WHAT TO PRODUCE: Copy out the rows below exactly, from the line with "THW: 1:01 -> 1:53" to the line with "KMJ: 11:44 -> 11:40", including both of those lines. Leave the pictures out of your answer.

— begin —

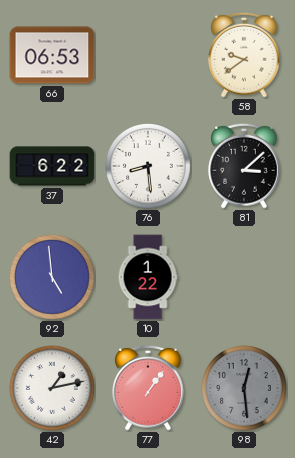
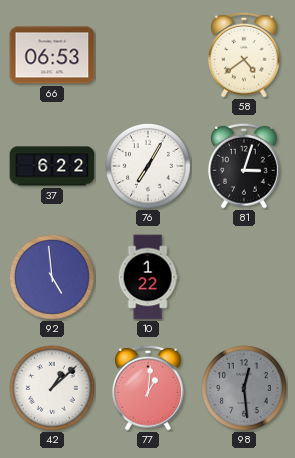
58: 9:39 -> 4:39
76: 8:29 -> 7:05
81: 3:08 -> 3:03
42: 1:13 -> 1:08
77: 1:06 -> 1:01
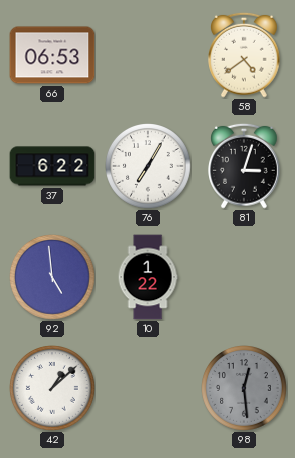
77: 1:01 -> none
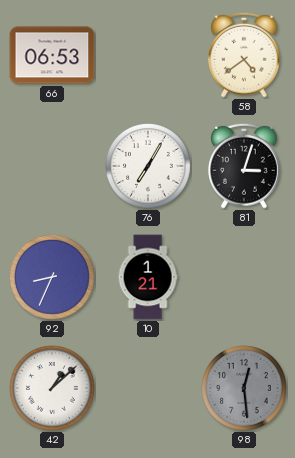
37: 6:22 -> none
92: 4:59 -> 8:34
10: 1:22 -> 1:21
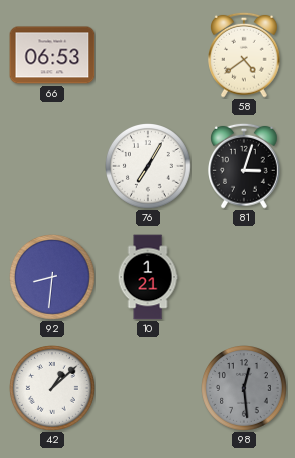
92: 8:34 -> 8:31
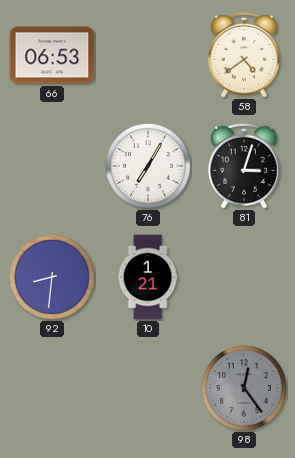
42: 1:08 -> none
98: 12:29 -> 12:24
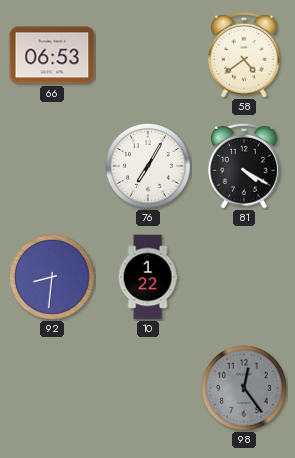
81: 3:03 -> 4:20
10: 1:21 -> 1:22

— end —
— begin —

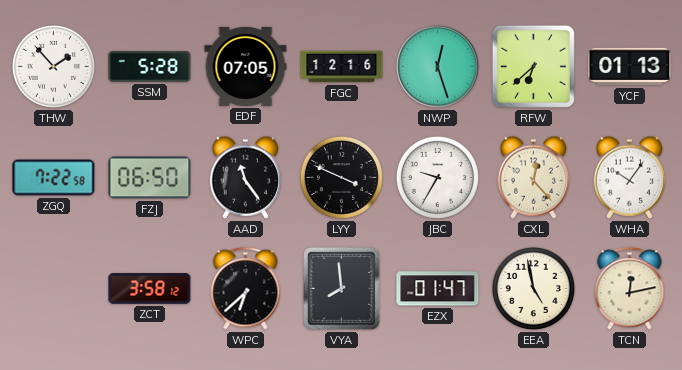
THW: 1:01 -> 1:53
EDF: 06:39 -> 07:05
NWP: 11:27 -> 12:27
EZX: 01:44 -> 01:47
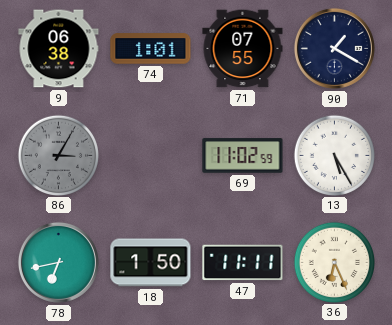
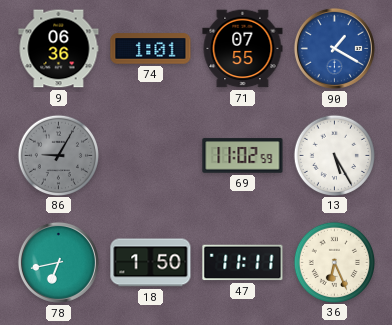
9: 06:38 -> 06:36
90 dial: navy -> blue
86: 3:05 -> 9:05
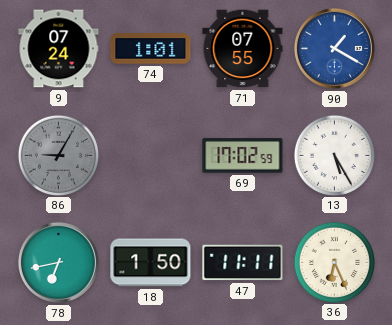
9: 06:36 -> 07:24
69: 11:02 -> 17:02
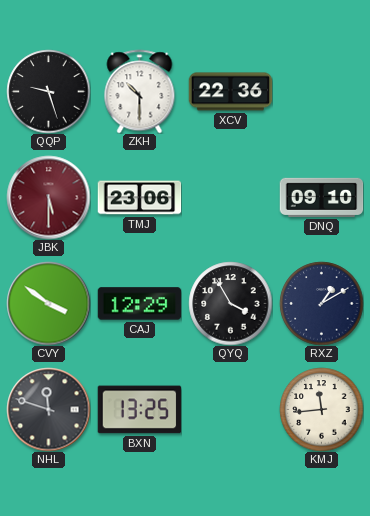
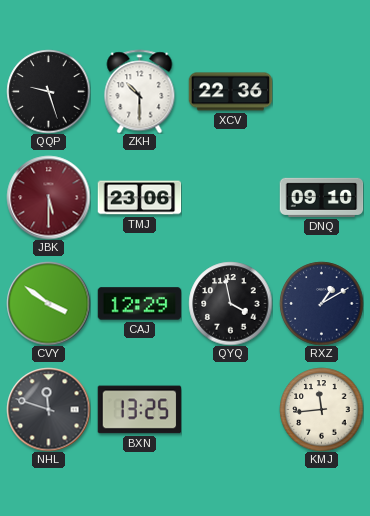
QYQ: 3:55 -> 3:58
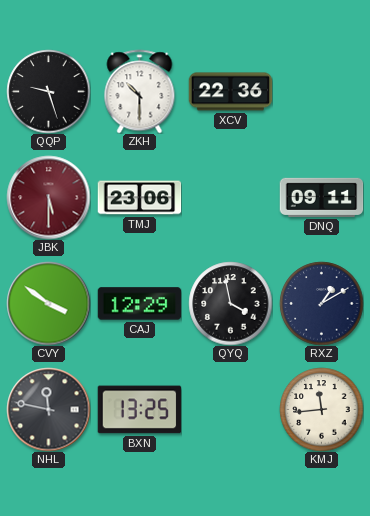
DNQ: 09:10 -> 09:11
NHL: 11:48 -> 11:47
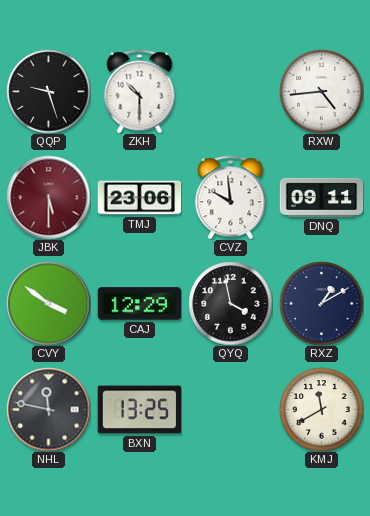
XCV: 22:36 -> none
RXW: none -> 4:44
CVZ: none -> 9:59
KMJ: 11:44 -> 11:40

— end —

FINISHED ANSWER:
THW: 1:01 -> 1:53
EDF: 06:39 -> 07:05
NWP: 11:27 -> 12:27
EZX: 01:44 -> 01:47
9: 06:38 -> 06:36
90 dial: navy -> blue
86: 3:05 -> 9:05
9: 06:36 -> 07:24
69: 11:02 -> 17:02
QYQ: 3:55 -> 3:58
DNQ: 09:10 -> 09:11
NHL: 11:48 -> 11:47
XCV: 22:36 -> none
RXW: none -> 4:44
CVZ: none -> 9:59
KMJ: 11:44 -> 11:40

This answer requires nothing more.